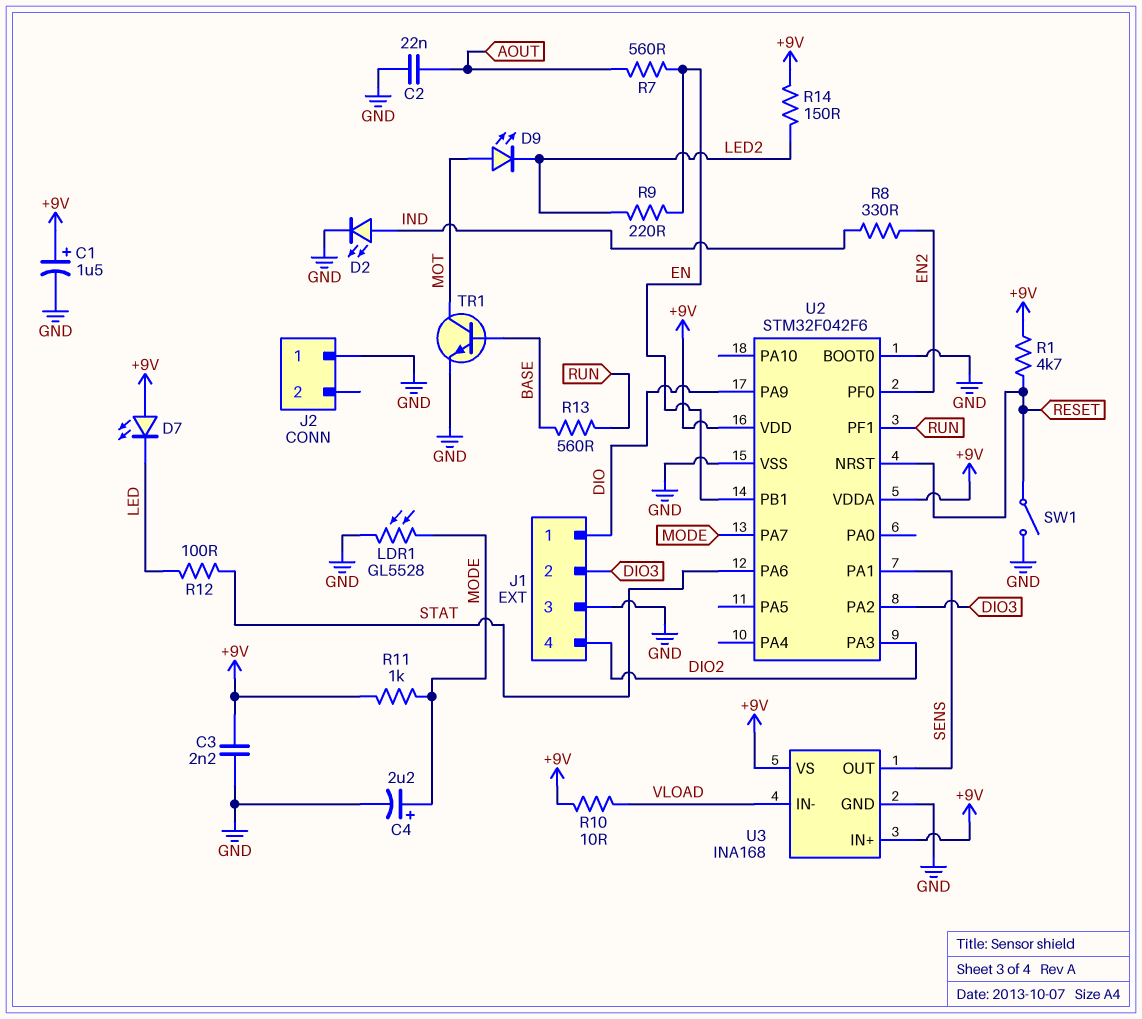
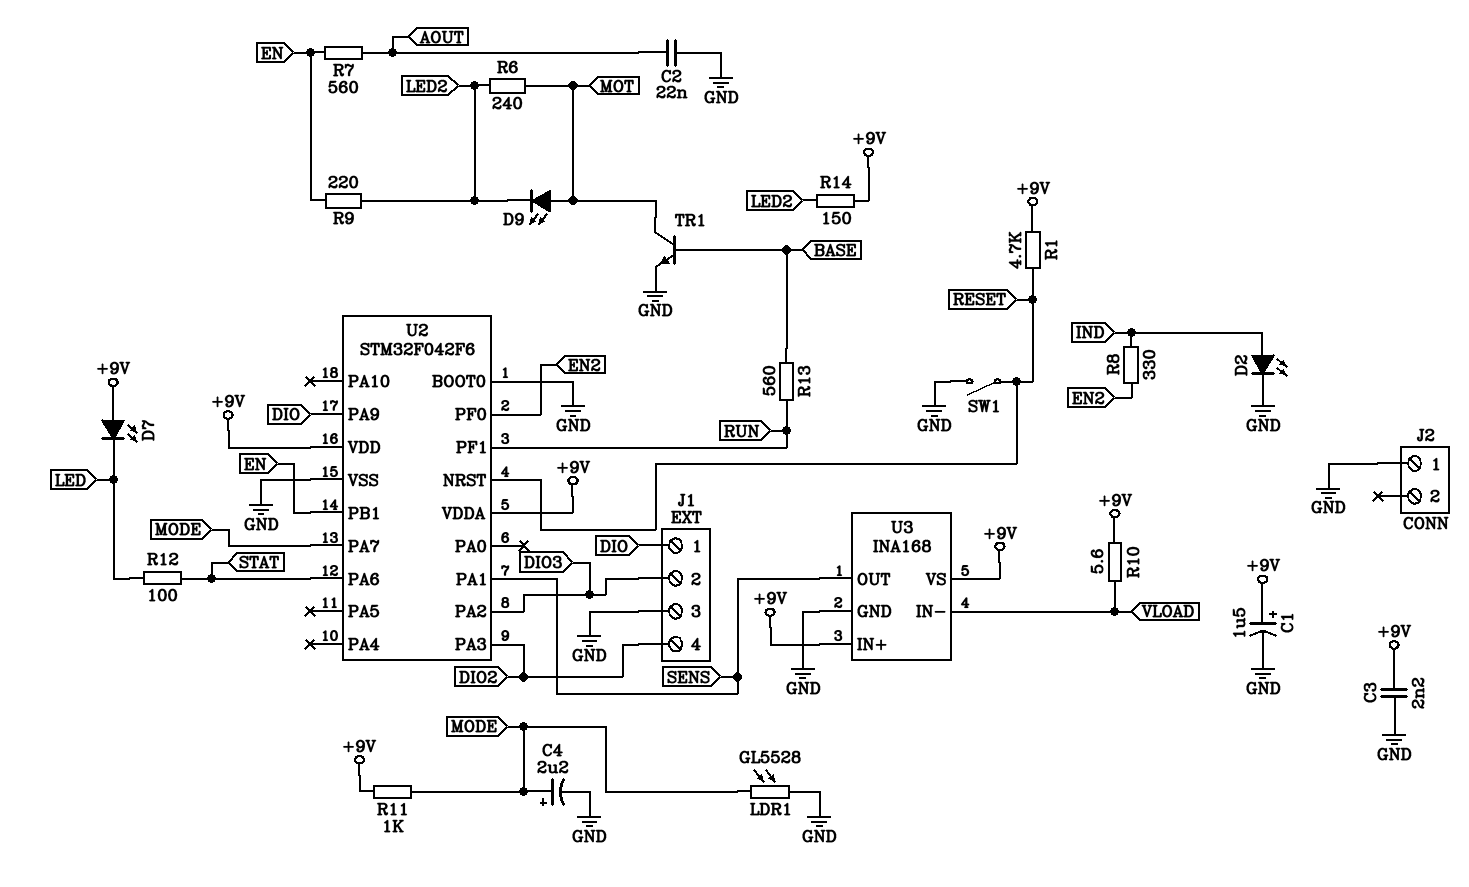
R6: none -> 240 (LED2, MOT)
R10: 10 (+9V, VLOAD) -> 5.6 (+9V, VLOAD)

--

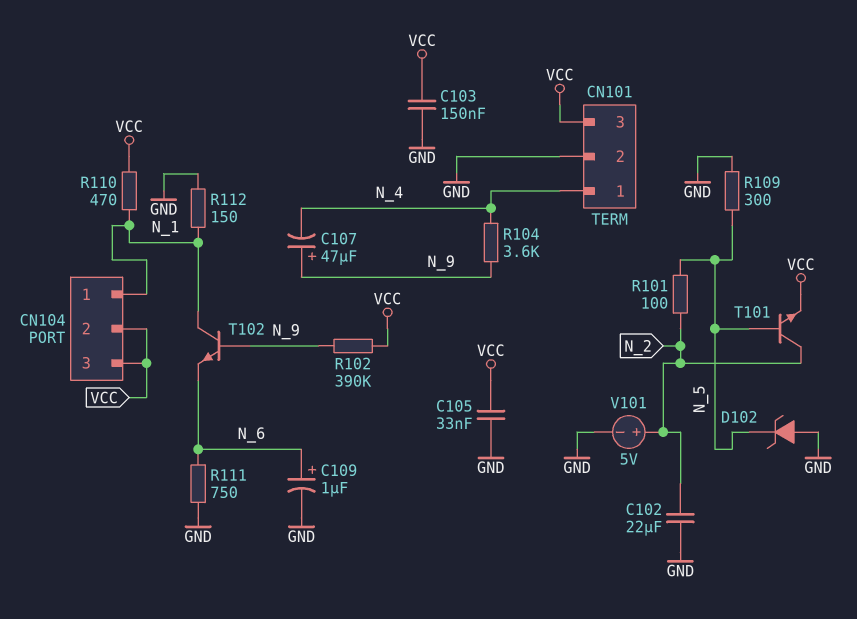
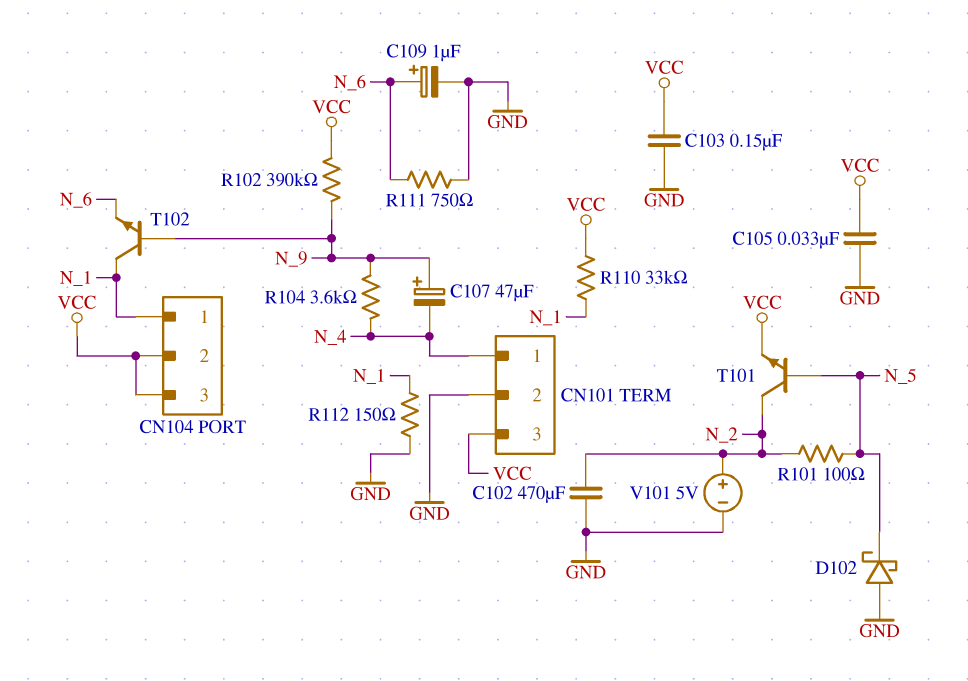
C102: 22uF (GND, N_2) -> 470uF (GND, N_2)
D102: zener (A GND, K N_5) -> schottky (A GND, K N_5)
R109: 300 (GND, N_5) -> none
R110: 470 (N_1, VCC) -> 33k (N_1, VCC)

### What the task asks
Lines in the entries above that hold "none" should be counted; give only that count.

### Your response
2